▸ Your objective:
Transcribe the entries that follow, every word as written, and drop the pictures.

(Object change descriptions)

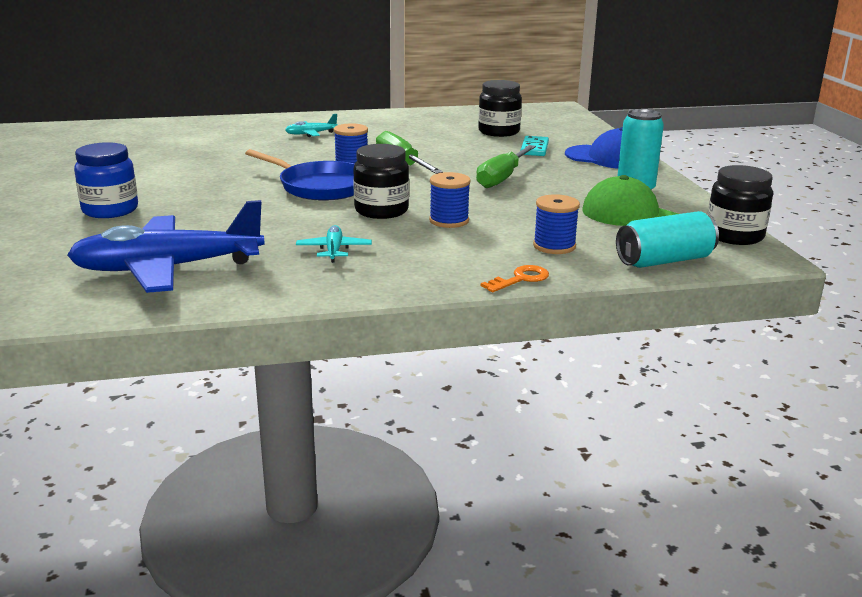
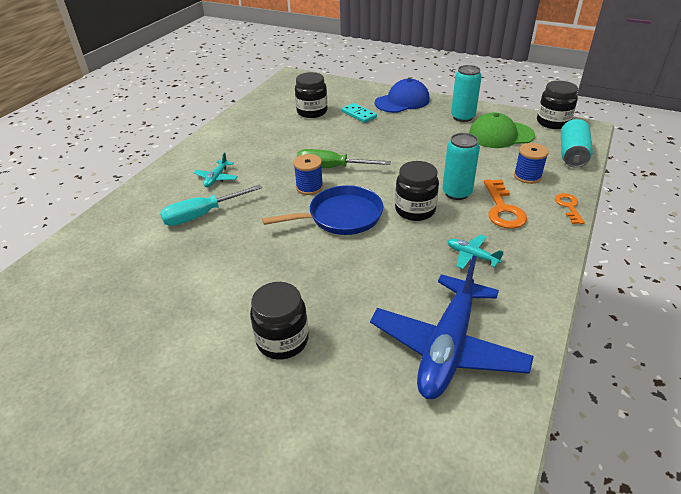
camera: 50 degrees left, 15 degrees up
(110, 210) = (282, 340): blue jar -> black jar
(246, 145) = (202, 215): none -> turquoise screwdriver
(449, 221) = (457, 193): blue spool -> turquoise can
(453, 247) = (502, 209): none -> orange key
(502, 178) = (400, 146): green screwdriver -> none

▸ Exercise output:
camera: 50 degrees left, 15 degrees up
(110, 210) = (282, 340): blue jar -> black jar
(246, 145) = (202, 215): none -> turquoise screwdriver
(449, 221) = (457, 193): blue spool -> turquoise can
(453, 247) = (502, 209): none -> orange key
(502, 178) = (400, 146): green screwdriver -> none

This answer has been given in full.